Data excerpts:
+ + + +
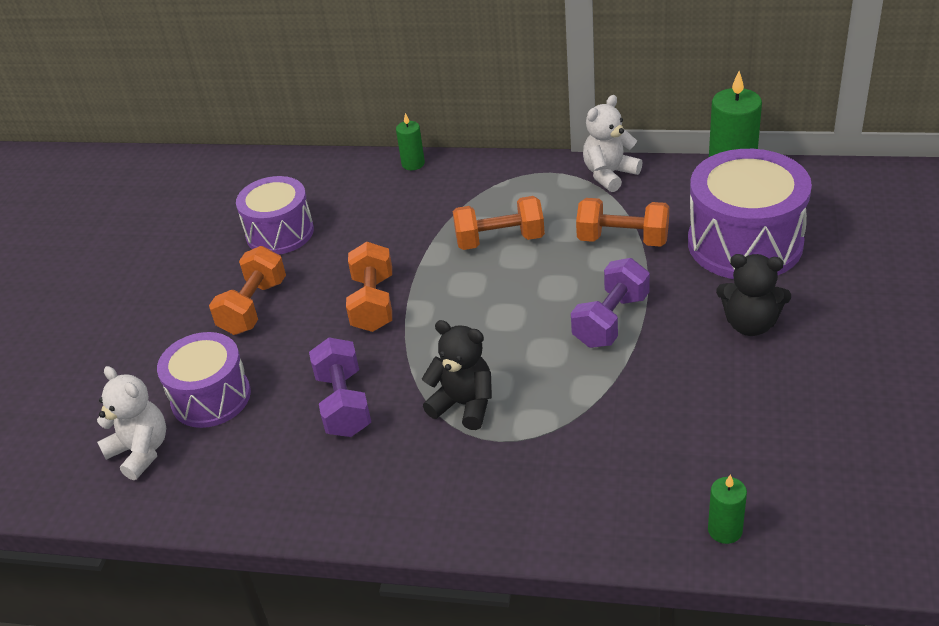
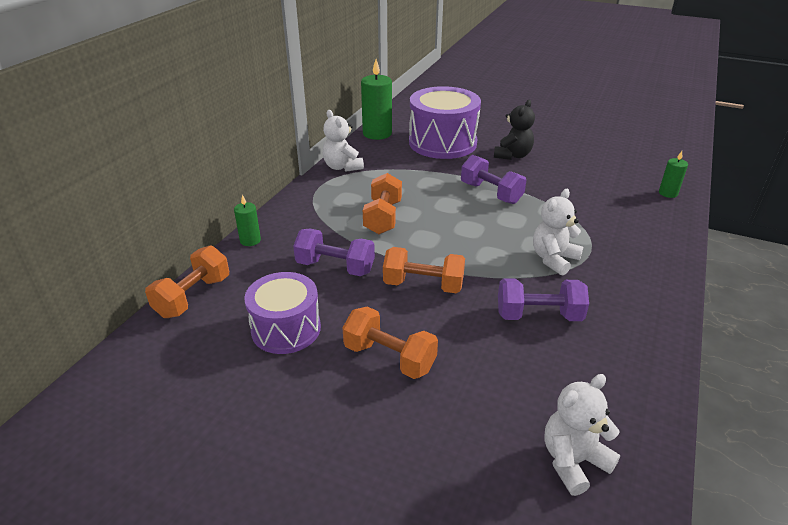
camera: 80 degrees left, 5 degrees down
(211, 397) = (508, 399): purple drum -> none
(385, 233) = (335, 267): none -> purple dumbbell
(464, 405) = (553, 259): black teddy bear -> white teddy bear
(622, 239) = (414, 175): orange dumbbell -> orange dumbbell (193, 297)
+ + + +
Repeat the records verbatim, excluding pictures.

camera: 80 degrees left, 5 degrees down
(211, 397) = (508, 399): purple drum -> none
(385, 233) = (335, 267): none -> purple dumbbell
(464, 405) = (553, 259): black teddy bear -> white teddy bear
(622, 239) = (414, 175): orange dumbbell -> orange dumbbell (193, 297)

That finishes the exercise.